> _TASK BRIEF_
Among the lines of the listing below, retype exactly those from the one containing "U1 pin CV: TRIG -> CV" through the one containing "C4: 1nF (GND, U1/DIS) -> 470nF (GND, U1/DIS)", both included. Do not include pictures.

> _PROVIDED DATA_
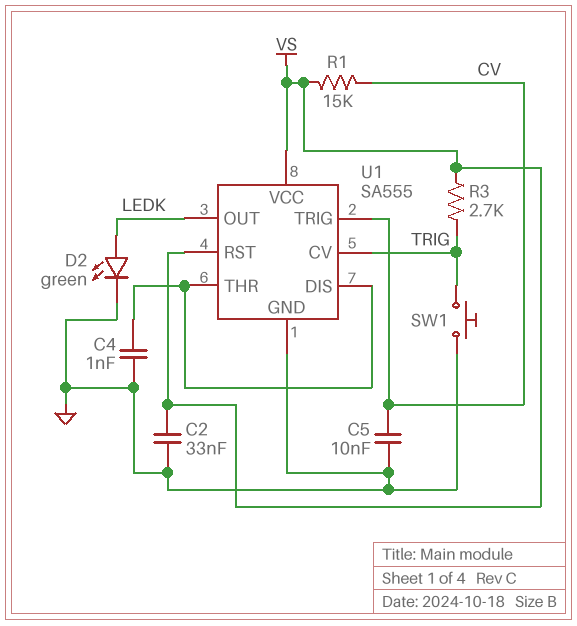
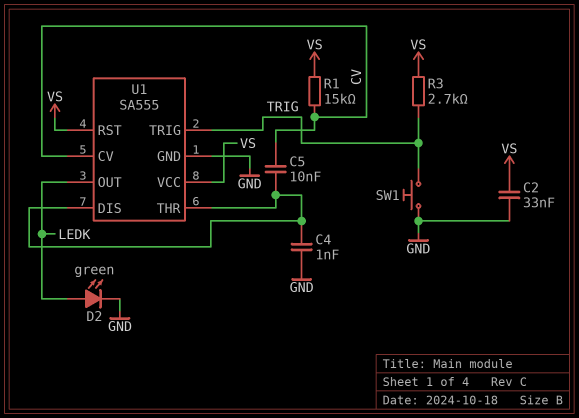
C5: 10nF (CV, GND) -> 10nF (CV, U1/DIS)
U1 pin CV: TRIG -> CV
U1 pin TRIG: CV -> TRIG

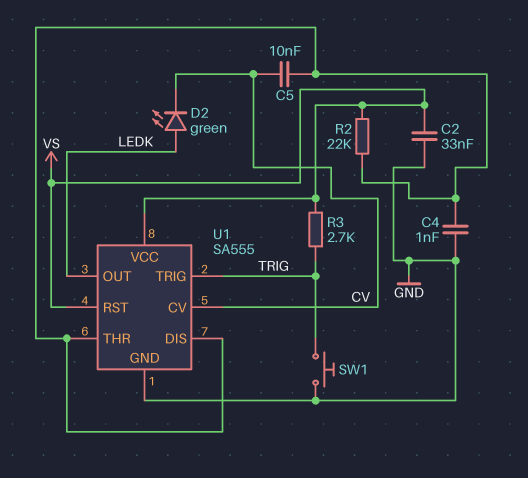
D2: LED green (A LEDK, K GND) -> LED green (A LEDK, K CV)
R1: 15k (CV, VS) -> none
R2: none -> 22k (U1/DIS, VS)

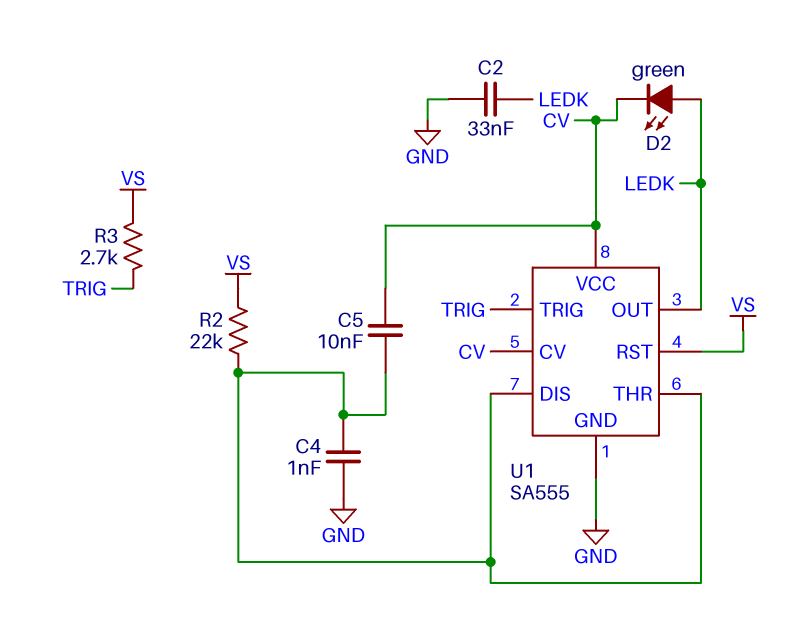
C2: 33nF (GND, VS) -> 33nF (GND, LEDK)
SW1: button (GND, TRIG) -> none
U1 pin VCC: VS -> CV

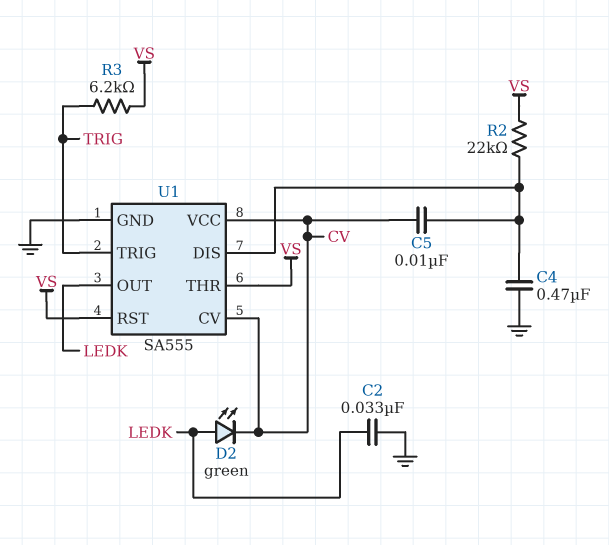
C4: 1nF (GND, U1/DIS) -> 470nF (GND, U1/DIS)
R3: 2.7k (TRIG, VS) -> 6.2k (TRIG, VS)
U1 pin THR: U1/DIS -> VS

> _THE COMPLETED TASK_
U1 pin CV: TRIG -> CV
U1 pin TRIG: CV -> TRIG

D2: LED green (A LEDK, K GND) -> LED green (A LEDK, K CV)
R1: 15k (CV, VS) -> none
R2: none -> 22k (U1/DIS, VS)

C2: 33nF (GND, VS) -> 33nF (GND, LEDK)
SW1: button (GND, TRIG) -> none
U1 pin VCC: VS -> CV

C4: 1nF (GND, U1/DIS) -> 470nF (GND, U1/DIS)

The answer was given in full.